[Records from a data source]

- - - -

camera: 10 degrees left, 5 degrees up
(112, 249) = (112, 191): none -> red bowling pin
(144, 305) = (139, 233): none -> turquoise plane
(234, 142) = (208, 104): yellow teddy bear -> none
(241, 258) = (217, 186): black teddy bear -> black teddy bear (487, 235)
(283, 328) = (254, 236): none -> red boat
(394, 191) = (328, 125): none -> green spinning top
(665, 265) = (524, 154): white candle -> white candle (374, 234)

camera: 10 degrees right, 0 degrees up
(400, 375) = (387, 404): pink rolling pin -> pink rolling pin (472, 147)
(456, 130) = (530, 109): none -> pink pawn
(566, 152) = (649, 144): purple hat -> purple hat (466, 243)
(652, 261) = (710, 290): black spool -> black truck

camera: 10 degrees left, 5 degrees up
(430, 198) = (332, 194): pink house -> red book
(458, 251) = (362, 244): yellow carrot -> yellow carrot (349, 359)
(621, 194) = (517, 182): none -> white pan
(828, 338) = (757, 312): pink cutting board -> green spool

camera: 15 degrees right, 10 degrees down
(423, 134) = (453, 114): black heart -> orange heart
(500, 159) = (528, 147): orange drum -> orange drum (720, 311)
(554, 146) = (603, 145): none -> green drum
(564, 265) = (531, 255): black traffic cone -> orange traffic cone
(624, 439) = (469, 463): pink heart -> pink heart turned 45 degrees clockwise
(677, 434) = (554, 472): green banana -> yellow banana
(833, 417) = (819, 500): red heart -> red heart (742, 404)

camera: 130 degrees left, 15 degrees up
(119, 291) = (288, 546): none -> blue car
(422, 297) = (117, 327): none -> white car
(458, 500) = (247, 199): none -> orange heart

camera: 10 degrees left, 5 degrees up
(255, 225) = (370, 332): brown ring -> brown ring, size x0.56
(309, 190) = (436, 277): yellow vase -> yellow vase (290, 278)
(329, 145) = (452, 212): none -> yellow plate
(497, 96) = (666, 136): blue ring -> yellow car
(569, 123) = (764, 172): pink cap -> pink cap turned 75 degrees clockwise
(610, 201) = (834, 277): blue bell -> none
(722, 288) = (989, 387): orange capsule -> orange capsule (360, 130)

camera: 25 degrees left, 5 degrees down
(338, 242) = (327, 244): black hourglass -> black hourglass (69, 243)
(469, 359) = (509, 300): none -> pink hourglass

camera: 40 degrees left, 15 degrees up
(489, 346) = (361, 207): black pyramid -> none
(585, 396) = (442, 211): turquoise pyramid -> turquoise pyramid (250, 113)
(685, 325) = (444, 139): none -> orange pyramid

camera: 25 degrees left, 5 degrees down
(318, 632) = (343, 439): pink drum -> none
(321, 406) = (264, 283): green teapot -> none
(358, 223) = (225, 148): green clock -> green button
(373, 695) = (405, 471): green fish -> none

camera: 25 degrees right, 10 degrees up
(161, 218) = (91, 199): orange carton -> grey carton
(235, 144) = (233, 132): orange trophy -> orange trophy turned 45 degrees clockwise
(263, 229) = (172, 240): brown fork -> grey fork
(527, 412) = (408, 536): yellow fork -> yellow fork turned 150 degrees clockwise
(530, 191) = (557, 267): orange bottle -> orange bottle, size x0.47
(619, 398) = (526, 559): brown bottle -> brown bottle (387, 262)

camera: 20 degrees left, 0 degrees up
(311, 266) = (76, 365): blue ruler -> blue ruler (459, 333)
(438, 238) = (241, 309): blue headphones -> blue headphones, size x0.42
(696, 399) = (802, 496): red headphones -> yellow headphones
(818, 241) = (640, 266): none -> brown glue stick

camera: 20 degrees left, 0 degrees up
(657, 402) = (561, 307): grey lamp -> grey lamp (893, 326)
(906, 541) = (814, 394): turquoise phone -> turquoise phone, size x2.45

- - - -

What is required:
Check each line of the entries above for the string "pink", and return those that contain it.

Exercise solution:
(400, 375) = (387, 404): pink rolling pin -> pink rolling pin (472, 147)
(456, 130) = (530, 109): none -> pink pawn
(430, 198) = (332, 194): pink house -> red book
(828, 338) = (757, 312): pink cutting board -> green spool
(624, 439) = (469, 463): pink heart -> pink heart turned 45 degrees clockwise
(569, 123) = (764, 172): pink cap -> pink cap turned 75 degrees clockwise
(469, 359) = (509, 300): none -> pink hourglass
(318, 632) = (343, 439): pink drum -> none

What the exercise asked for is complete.